- PROBLEM DESCRIPTION
Word for word, output the data, with none of its pictures.

- DATA SECTION
════

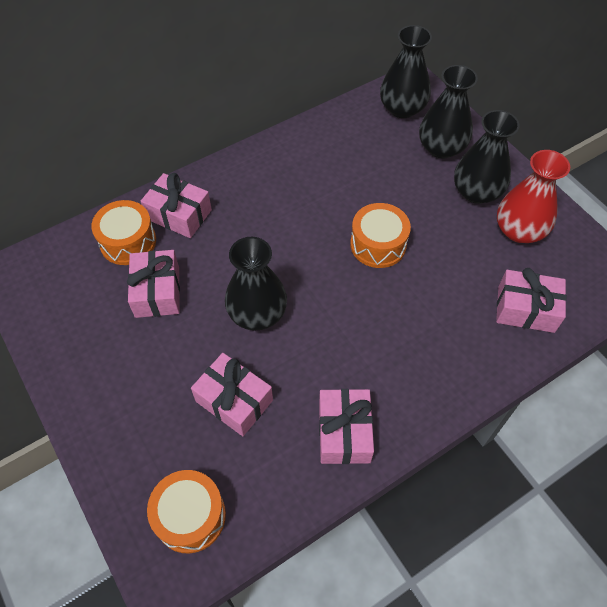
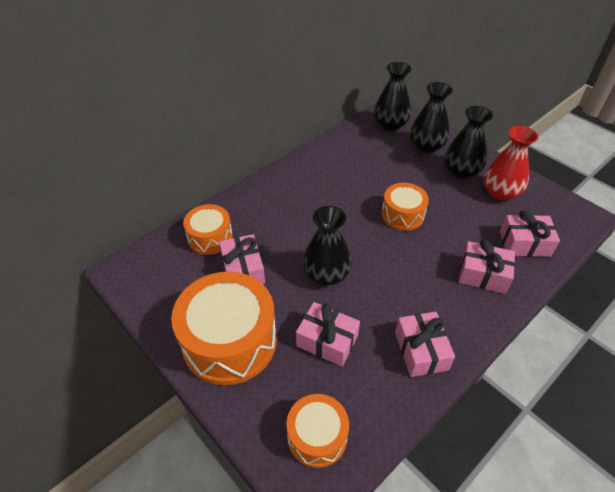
camera: 10 degrees left, 10 degrees down
(119, 382) = (229, 341): none -> orange drum
(179, 214) = (245, 213): pink gift -> pink gift (483, 275)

════

- WORKED SOLUTION
camera: 10 degrees left, 10 degrees down
(119, 382) = (229, 341): none -> orange drum
(179, 214) = (245, 213): pink gift -> pink gift (483, 275)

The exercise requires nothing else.